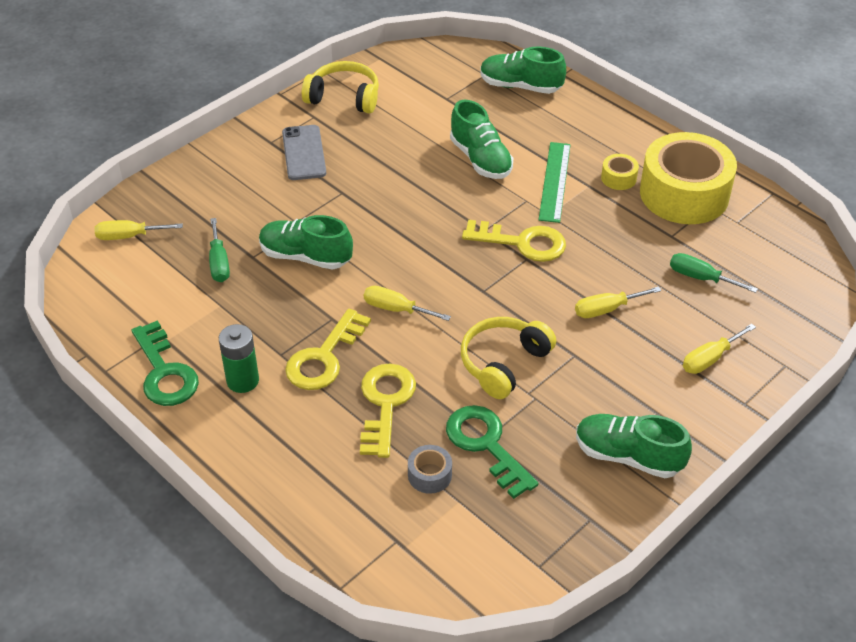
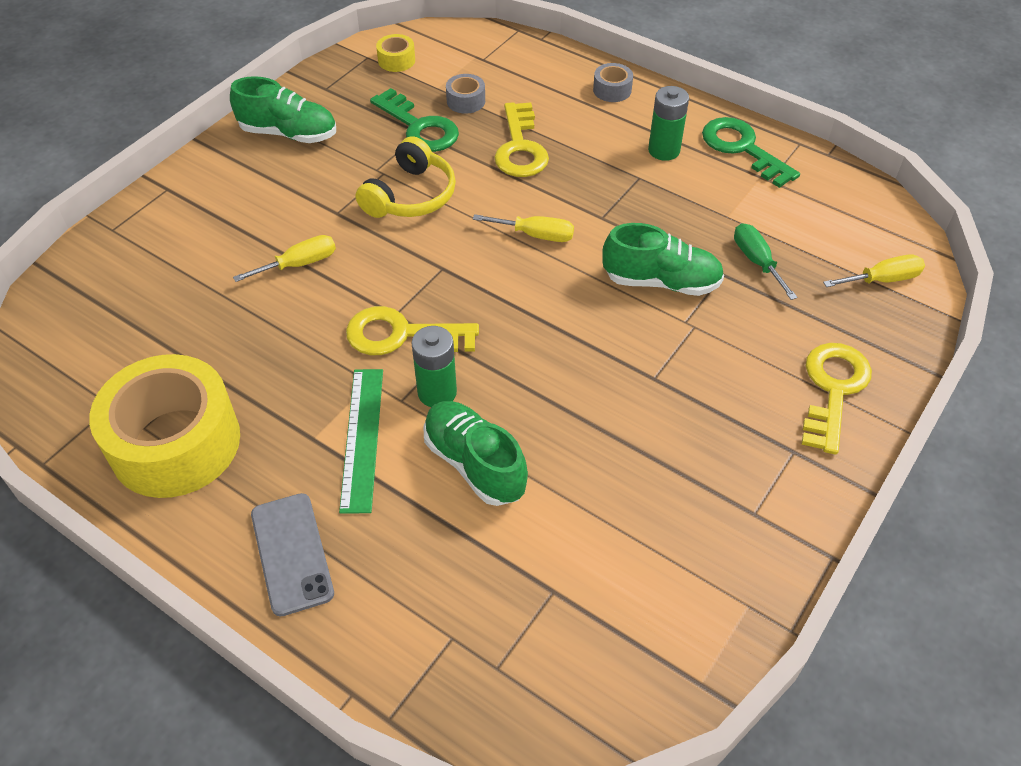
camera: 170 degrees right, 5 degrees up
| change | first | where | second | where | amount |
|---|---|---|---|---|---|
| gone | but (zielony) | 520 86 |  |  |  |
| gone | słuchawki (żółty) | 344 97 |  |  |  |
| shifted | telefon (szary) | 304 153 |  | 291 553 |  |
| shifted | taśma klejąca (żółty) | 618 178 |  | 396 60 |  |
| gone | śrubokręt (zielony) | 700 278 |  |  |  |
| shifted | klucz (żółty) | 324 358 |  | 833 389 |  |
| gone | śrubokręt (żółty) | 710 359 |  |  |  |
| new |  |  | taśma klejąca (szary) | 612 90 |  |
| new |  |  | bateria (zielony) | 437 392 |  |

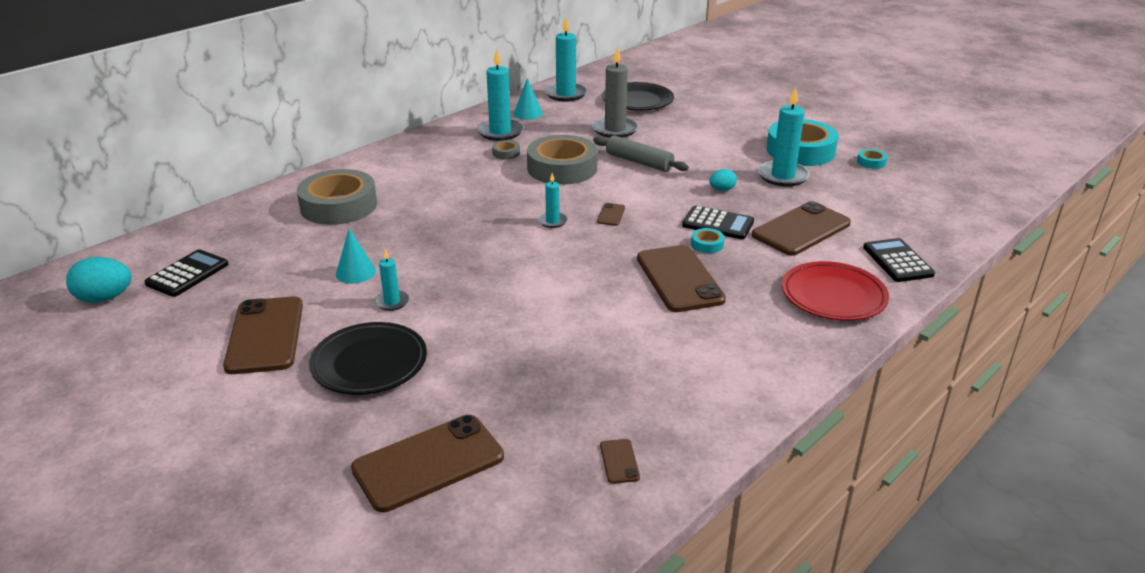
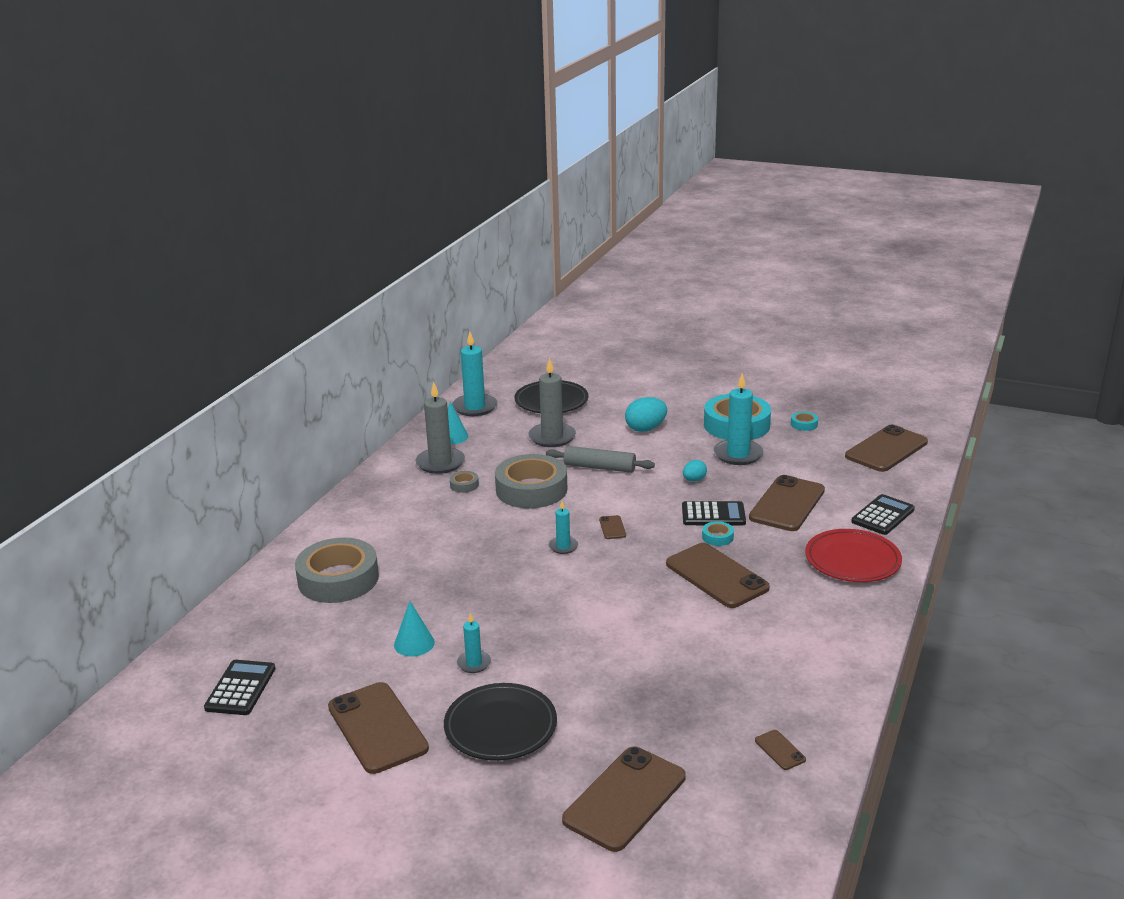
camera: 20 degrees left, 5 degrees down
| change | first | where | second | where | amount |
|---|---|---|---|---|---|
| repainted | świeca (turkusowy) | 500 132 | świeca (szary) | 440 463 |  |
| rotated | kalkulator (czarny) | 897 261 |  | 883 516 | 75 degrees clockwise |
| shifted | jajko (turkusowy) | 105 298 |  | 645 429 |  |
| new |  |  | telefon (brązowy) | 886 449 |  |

::::::

* What is needed *
If the string "gone" is in a line of the entries, pick that line out.

* Solution to the exercise *
| gone | but (zielony) | 520 86 |  |  |  |
| gone | słuchawki (żółty) | 344 97 |  |  |  |
| gone | śrubokręt (zielony) | 700 278 |  |  |  |
| gone | śrubokręt (żółty) | 710 359 |  |  |  |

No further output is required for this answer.